Whichever lines include the word "image", copy them as they appear in the data.

Given information =>
★ ★ ★ ★ ★
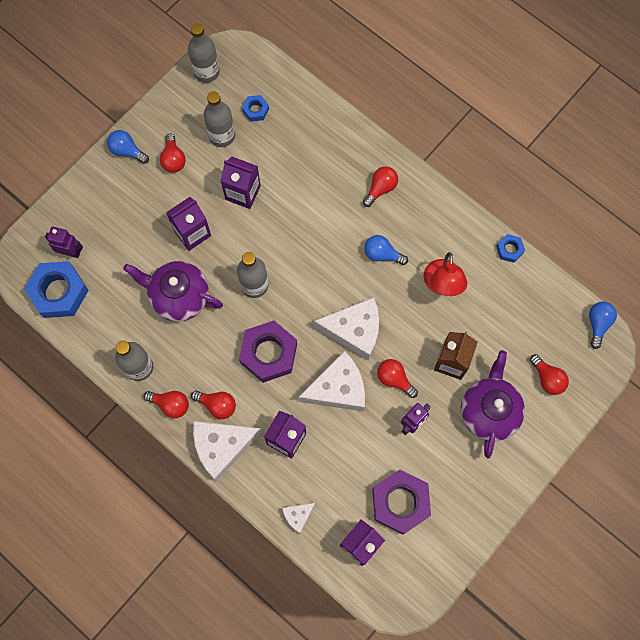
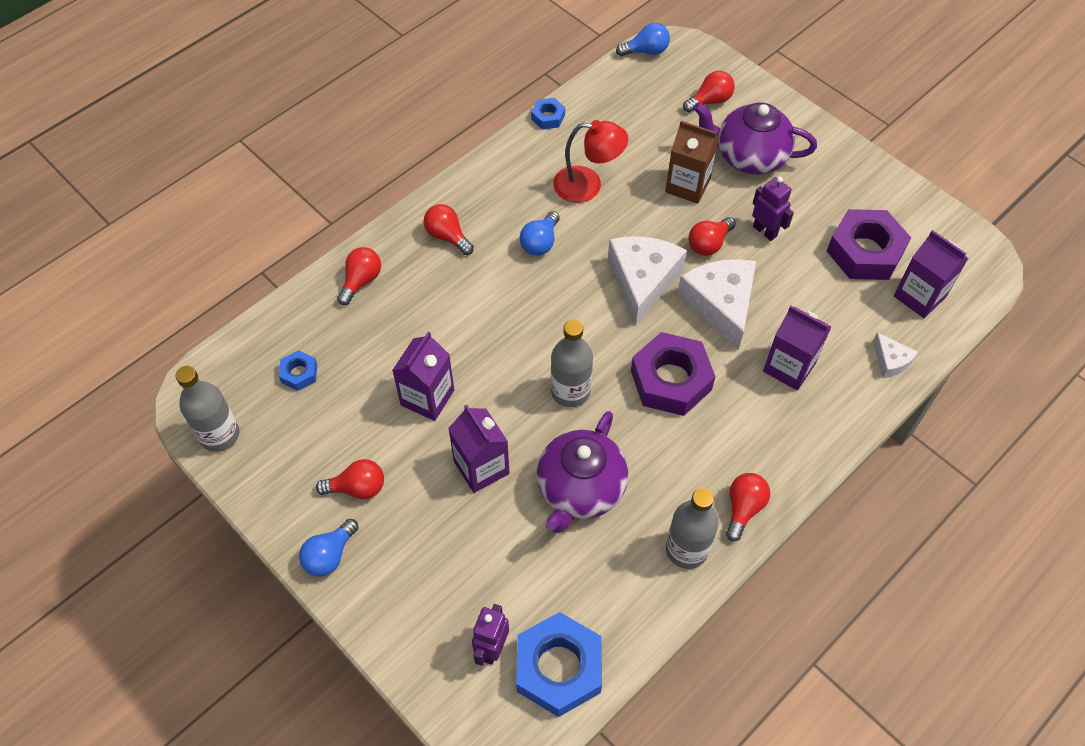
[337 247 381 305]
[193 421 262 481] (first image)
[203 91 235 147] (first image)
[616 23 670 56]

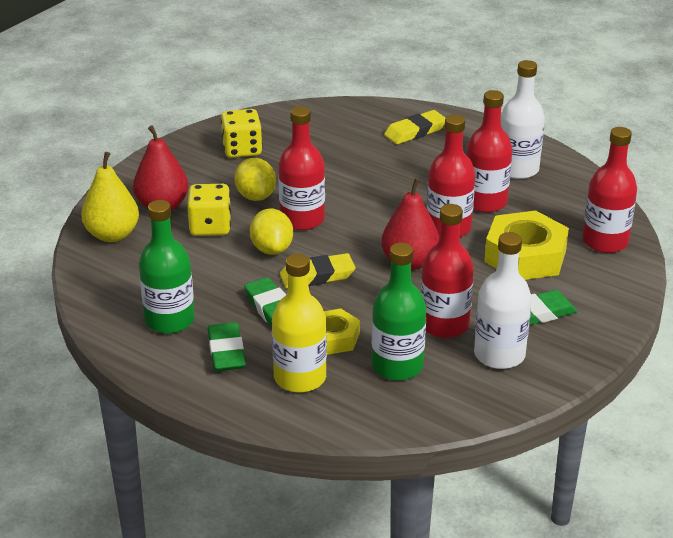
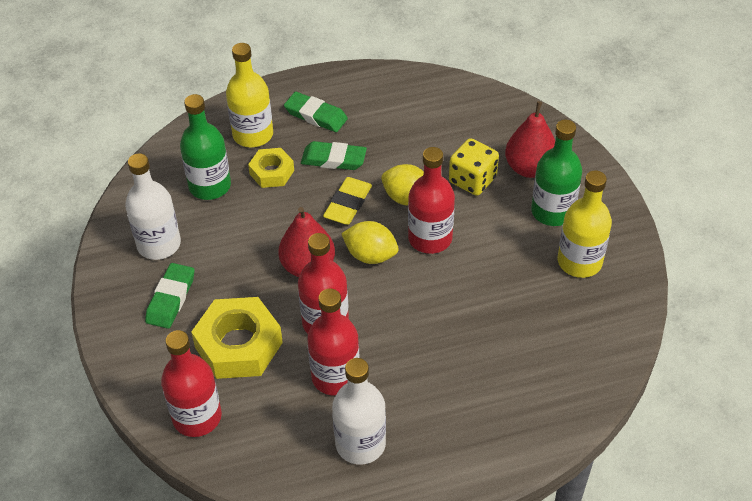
[81 152 139 242] (first image)
[531 120 582 226]
[558 170 612 278]
[341 221 399 264]
[384 110 445 144] (first image)
[421 204 474 338] (first image)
★ ★ ★ ★ ★
Result for this task =>
[193 421 262 481] (first image)
[203 91 235 147] (first image)
[81 152 139 242] (first image)
[384 110 445 144] (first image)
[421 204 474 338] (first image)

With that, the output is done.